BEGIN
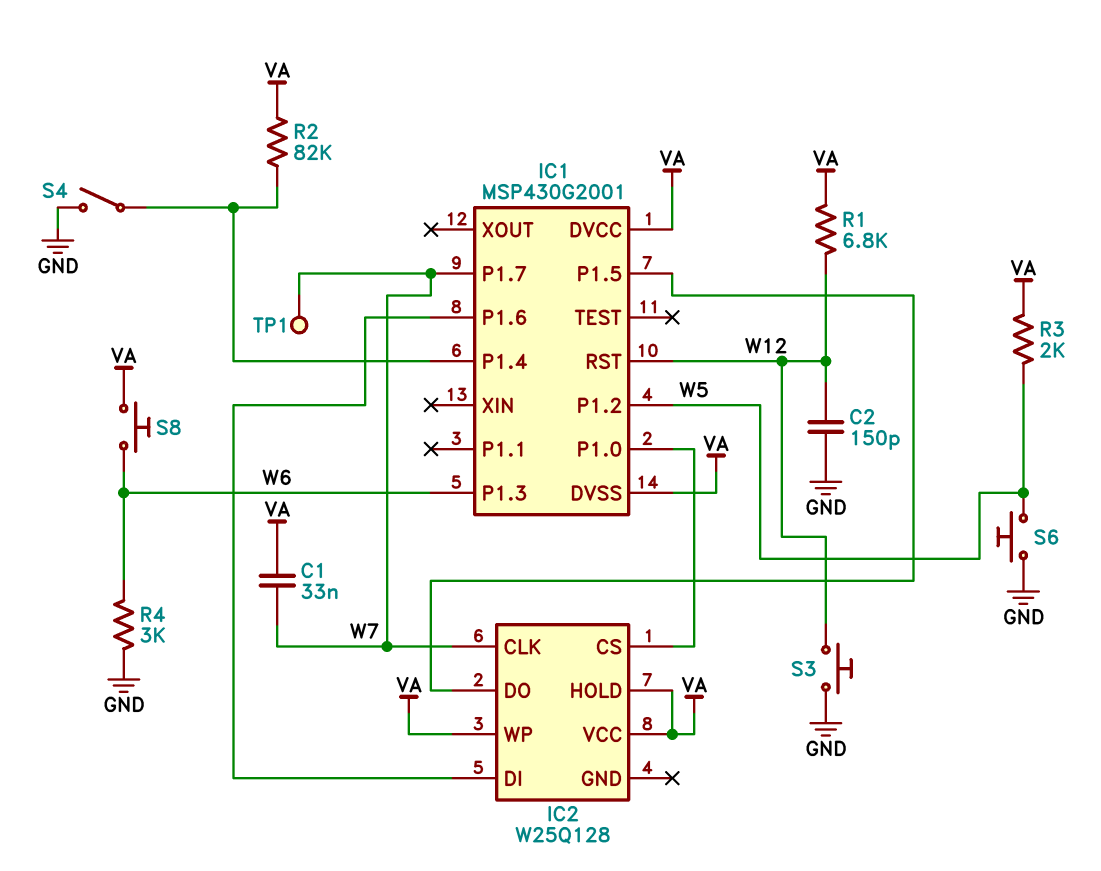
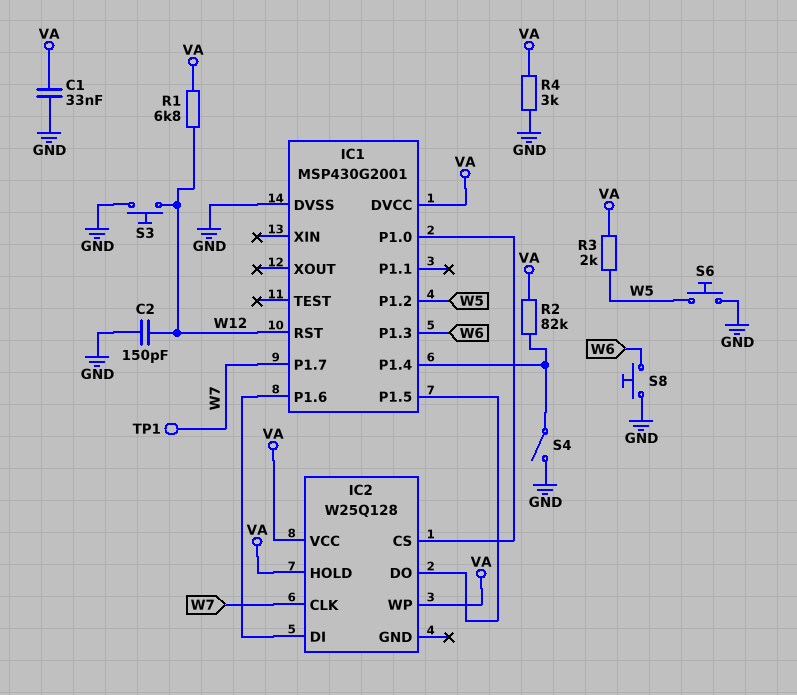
C1: 33nF (VA, W7) -> 33nF (GND, VA)
IC1 pin DVSS: VA -> GND
R4: 3k (GND, W6) -> 3k (GND, VA)
S8: button (VA, W6) -> button (GND, W6)

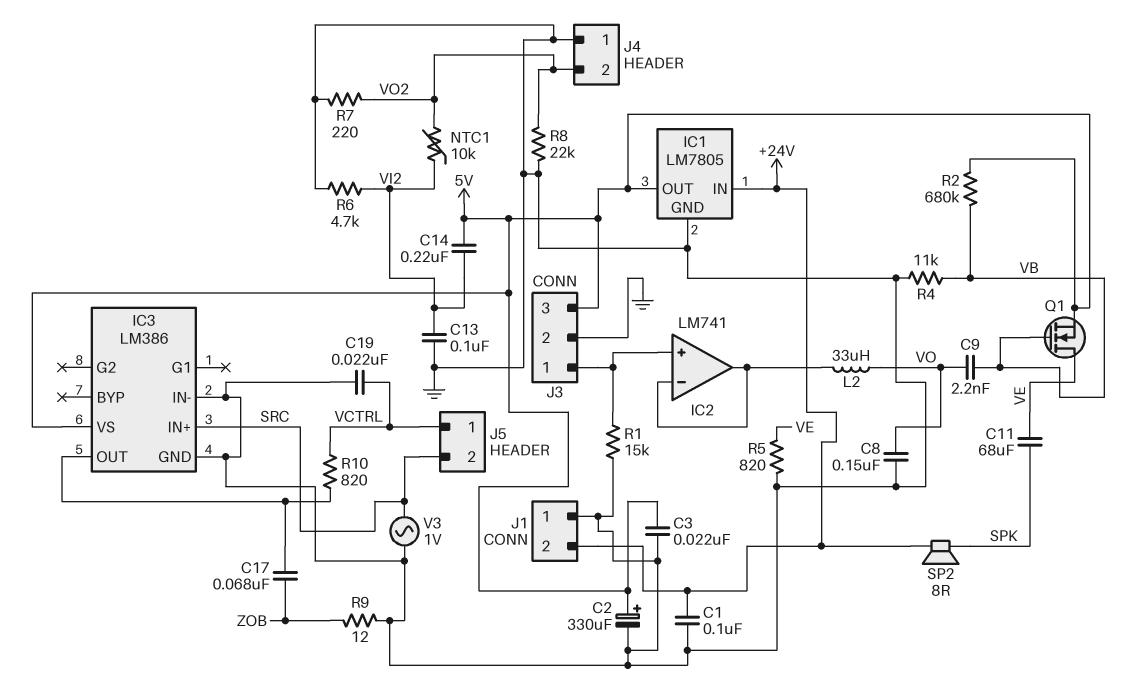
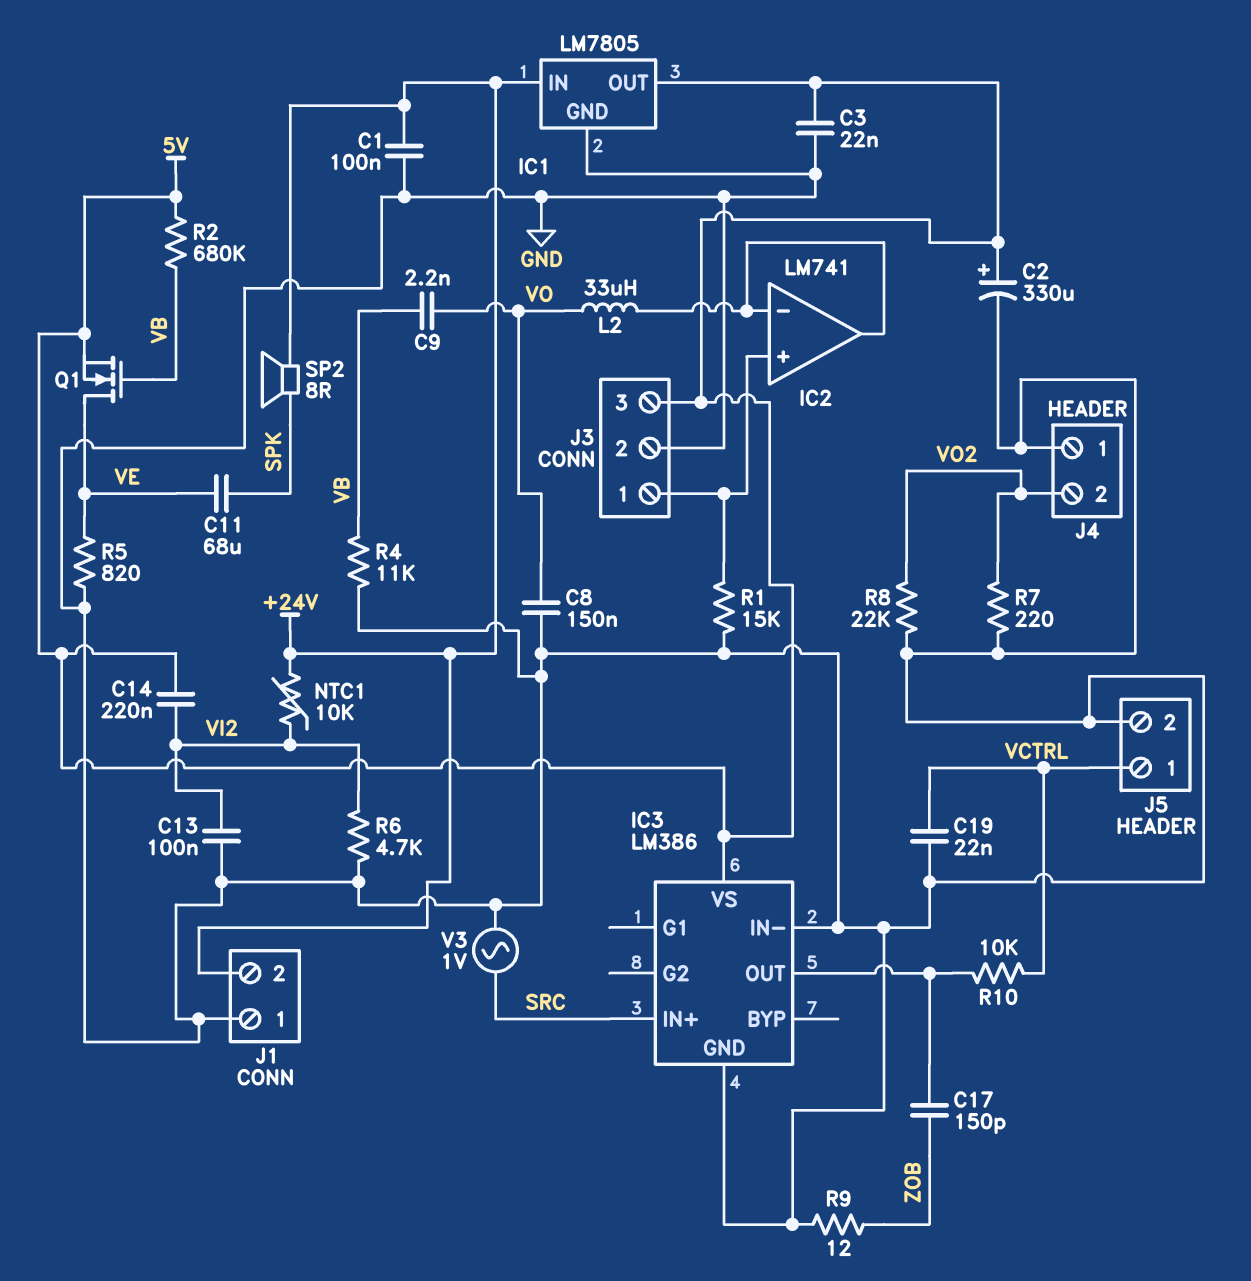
C17: 68nF (IC3/OUT, ZOB) -> 150pF (IC3/OUT, ZOB)
J5 pin 2: SRC -> GND
NTC1: 10k (VI2, VO2) -> 10k (+24V, VI2)
R10: 820 (IC3/OUT, VCTRL) -> 10k (IC3/OUT, VCTRL)

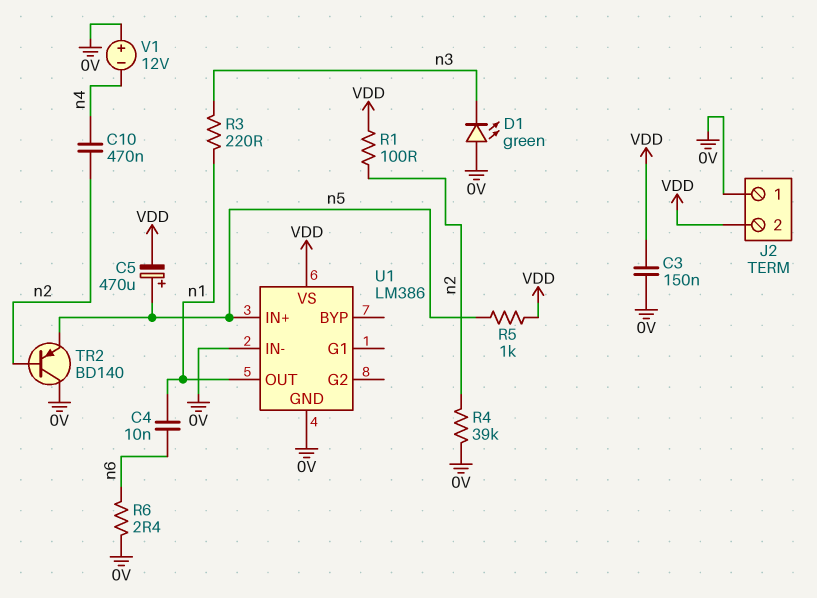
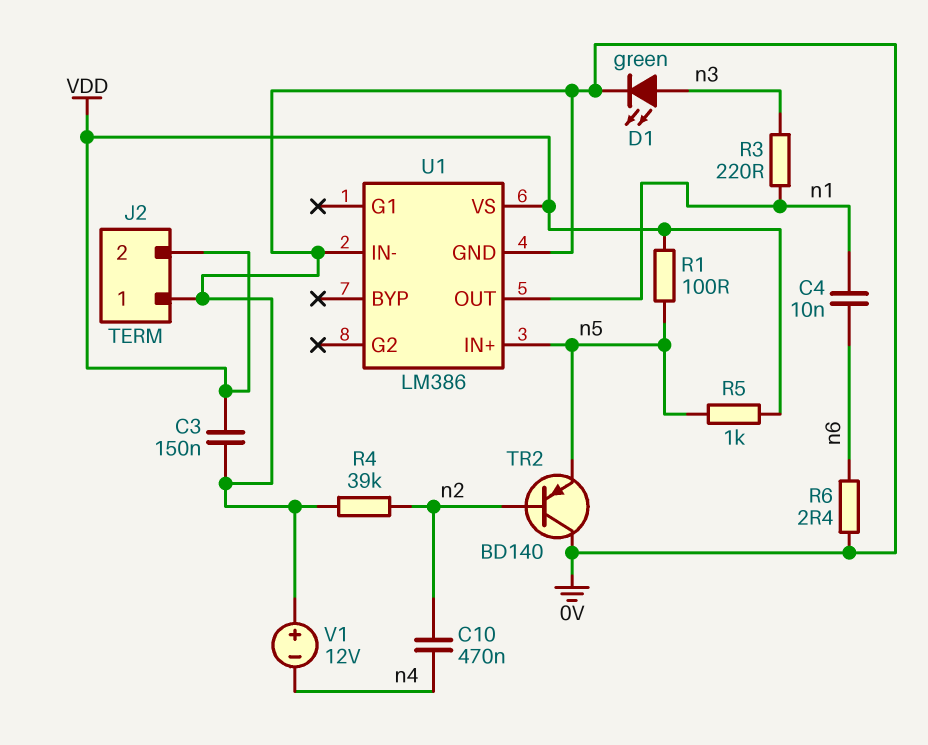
C5: 470uF (plus n5, minus VDD) -> none
D1: LED green (A 0V, K n3) -> LED green (A n3, K 0V)
R1: 100 (VDD, n2) -> 100 (VDD, n5)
END
Work to complete => When you print the records above, keep them exact and leave out the pictures.

Answer for this exercise =>
C1: 33nF (VA, W7) -> 33nF (GND, VA)
IC1 pin DVSS: VA -> GND
R4: 3k (GND, W6) -> 3k (GND, VA)
S8: button (VA, W6) -> button (GND, W6)

C17: 68nF (IC3/OUT, ZOB) -> 150pF (IC3/OUT, ZOB)
J5 pin 2: SRC -> GND
NTC1: 10k (VI2, VO2) -> 10k (+24V, VI2)
R10: 820 (IC3/OUT, VCTRL) -> 10k (IC3/OUT, VCTRL)

C5: 470uF (plus n5, minus VDD) -> none
D1: LED green (A 0V, K n3) -> LED green (A n3, K 0V)
R1: 100 (VDD, n2) -> 100 (VDD, n5)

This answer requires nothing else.